Task description
Below are records to repeat exactly; copy them without the pictures.

Given records
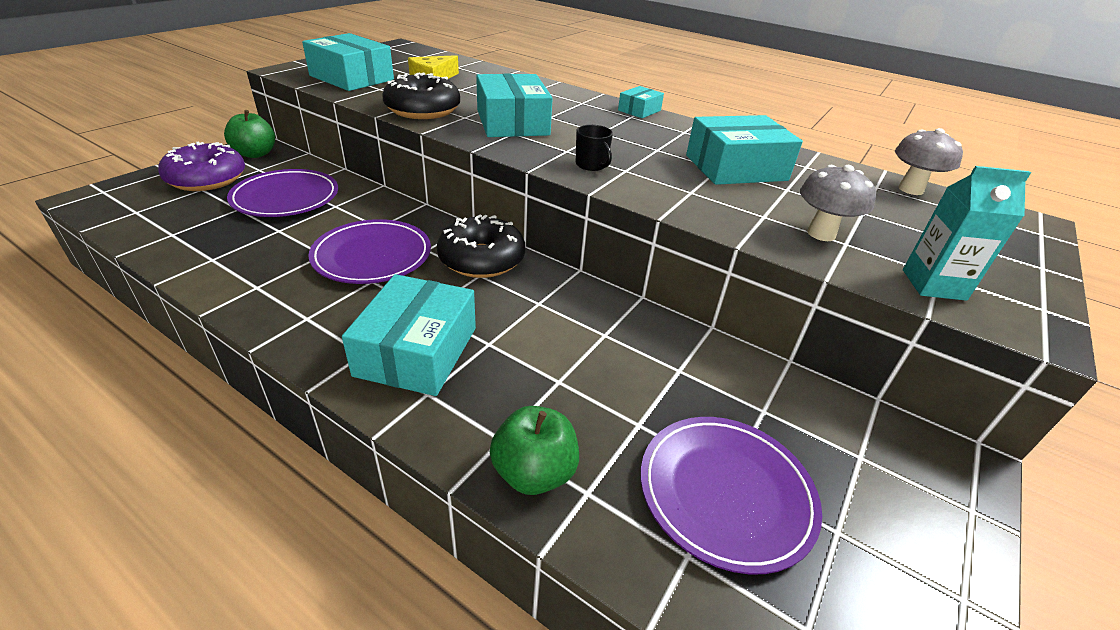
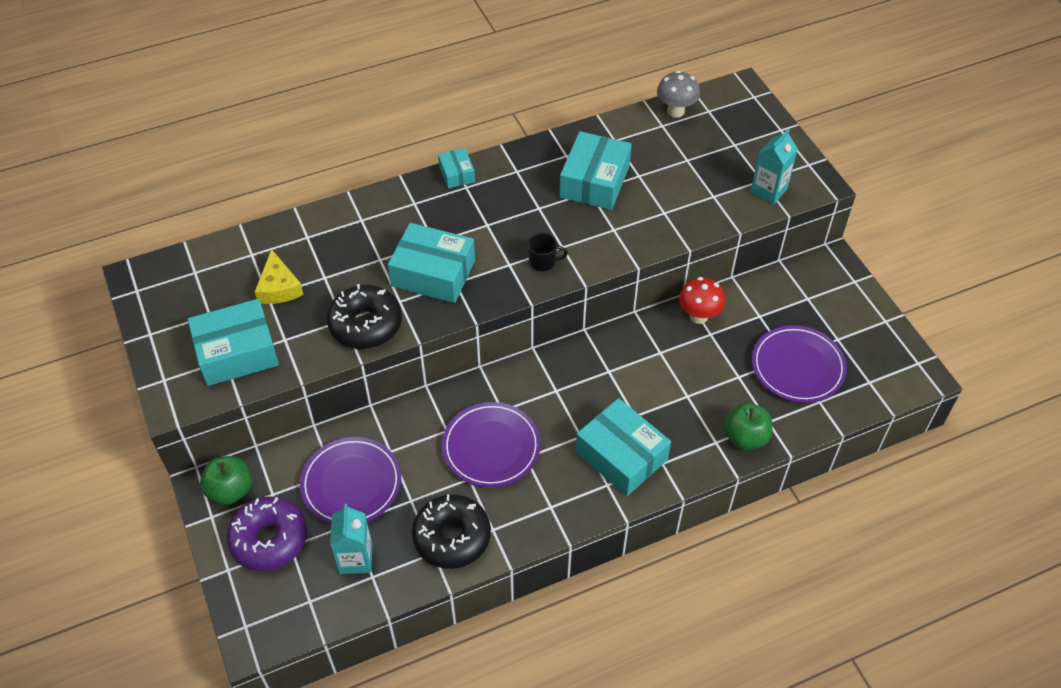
camera: 55 degrees left, 15 degrees up
black donut [437,215,525,278] -> black donut moved to [412,494,491,569]
grey mushroom [800,165,876,241] -> none
none -> turquoise carton [330,504,372,574]
none -> red mushroom [679,277,725,324]

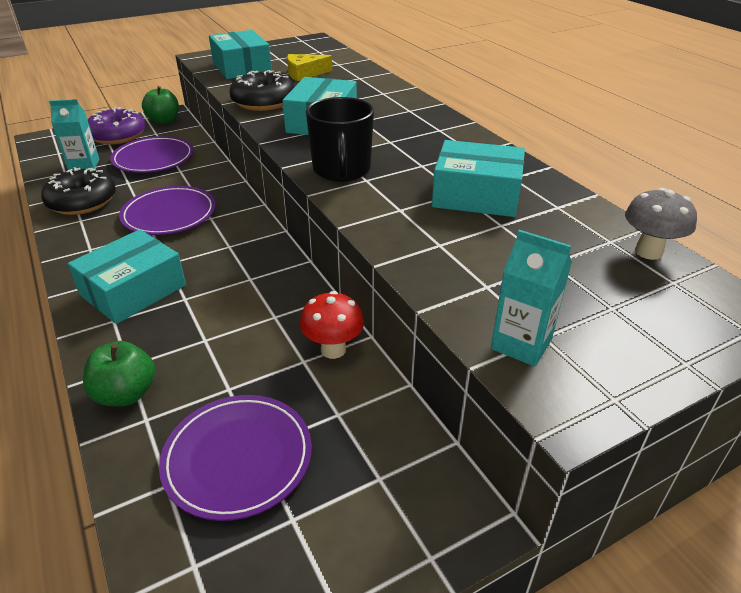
camera: 85 degrees right, 15 degrees down
turquoise box [438,148,475,188] -> none
black mug [528,233,568,271] -> black mug [306,97,374,182], size x1.99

Exercise answer
camera: 55 degrees left, 15 degrees up
black donut [437,215,525,278] -> black donut moved to [412,494,491,569]
grey mushroom [800,165,876,241] -> none
none -> turquoise carton [330,504,372,574]
none -> red mushroom [679,277,725,324]

camera: 85 degrees right, 15 degrees down
turquoise box [438,148,475,188] -> none
black mug [528,233,568,271] -> black mug [306,97,374,182], size x1.99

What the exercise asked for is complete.